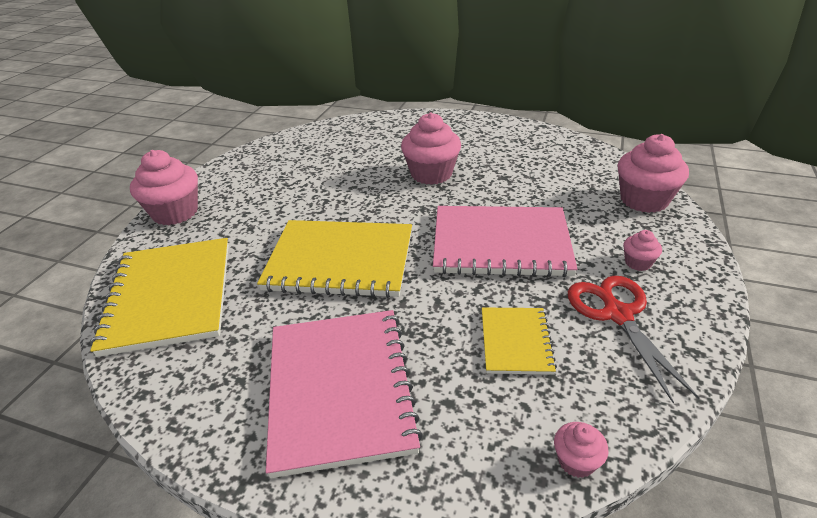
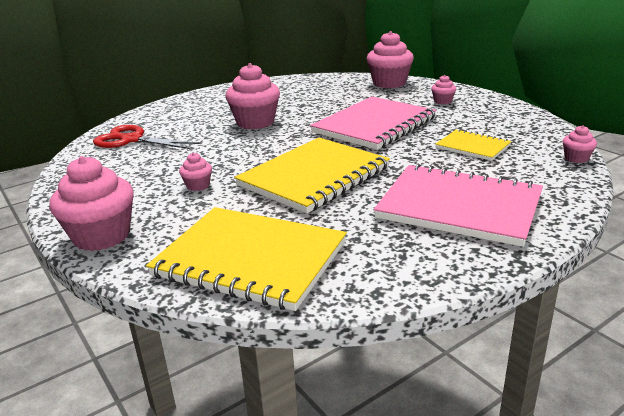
camera: 55 degrees left, 10 degrees down
(278, 210) = (198, 186): none -> pink cupcake
(617, 314) = (479, 118): red scissors -> red scissors (132, 140)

▸ **What you will do**:
Omit the pictures and reproduce the remaining material above exactly.

▸ **Task output**:
camera: 55 degrees left, 10 degrees down
(278, 210) = (198, 186): none -> pink cupcake
(617, 314) = (479, 118): red scissors -> red scissors (132, 140)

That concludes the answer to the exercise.